+++ Listed entries

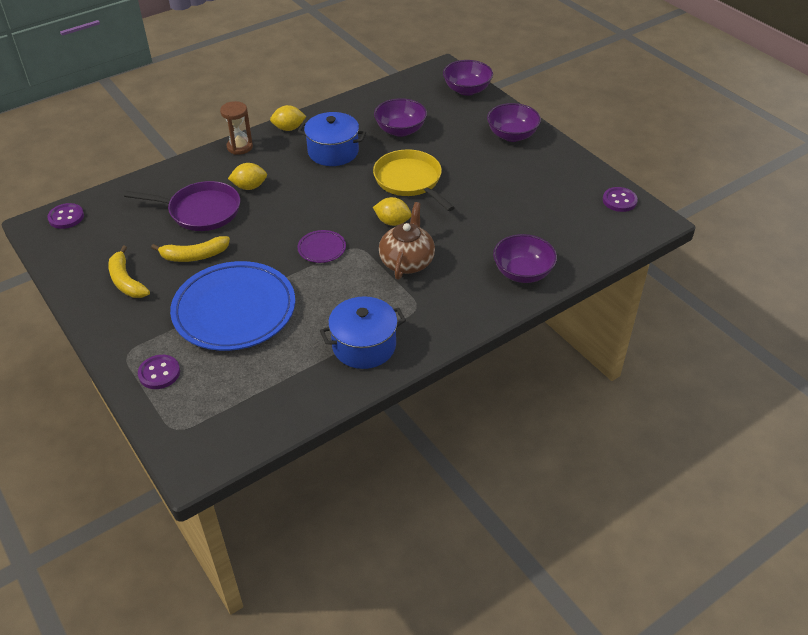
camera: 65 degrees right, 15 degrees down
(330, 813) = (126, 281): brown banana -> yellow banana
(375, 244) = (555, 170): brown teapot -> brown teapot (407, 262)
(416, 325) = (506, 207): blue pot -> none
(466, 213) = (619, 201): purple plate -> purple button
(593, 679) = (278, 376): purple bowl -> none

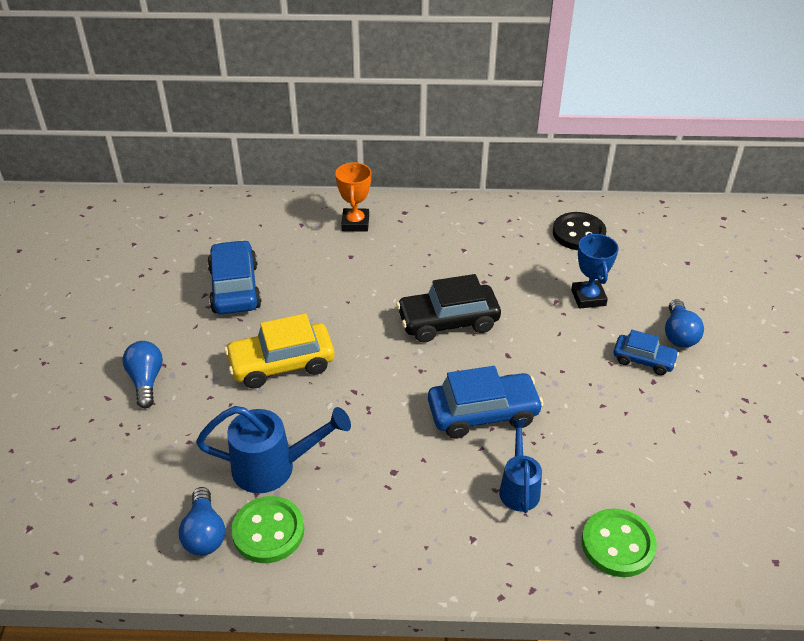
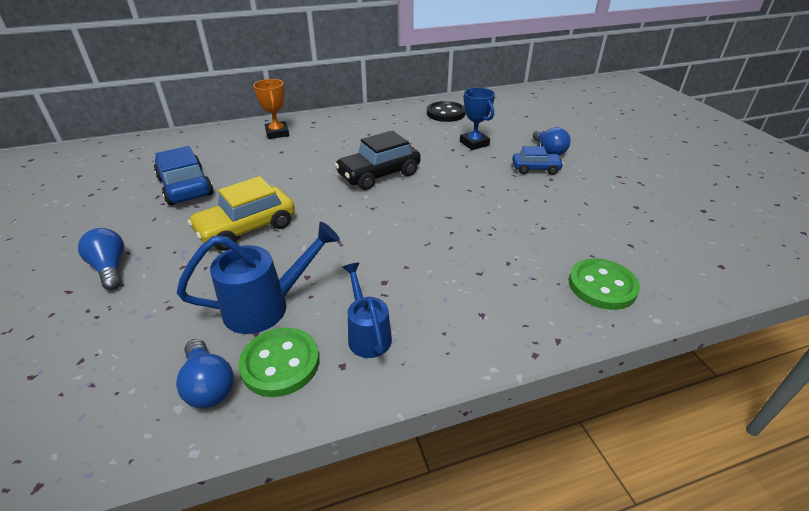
camera: 20 degrees left, 5 degrees down
(483, 413) = (438, 224): blue car -> none
(519, 487) = (497, 266): blue watering can -> blue watering can (367, 334)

++++++

* _To do_:
Only the lines from the one containing "(375, 244) = (555, 170): brown" through the final line of the records should be retyped, exactly, with every picture omitted.

* _Answer area_:
(375, 244) = (555, 170): brown teapot -> brown teapot (407, 262)
(416, 325) = (506, 207): blue pot -> none
(466, 213) = (619, 201): purple plate -> purple button
(593, 679) = (278, 376): purple bowl -> none

camera: 20 degrees left, 5 degrees down
(483, 413) = (438, 224): blue car -> none
(519, 487) = (497, 266): blue watering can -> blue watering can (367, 334)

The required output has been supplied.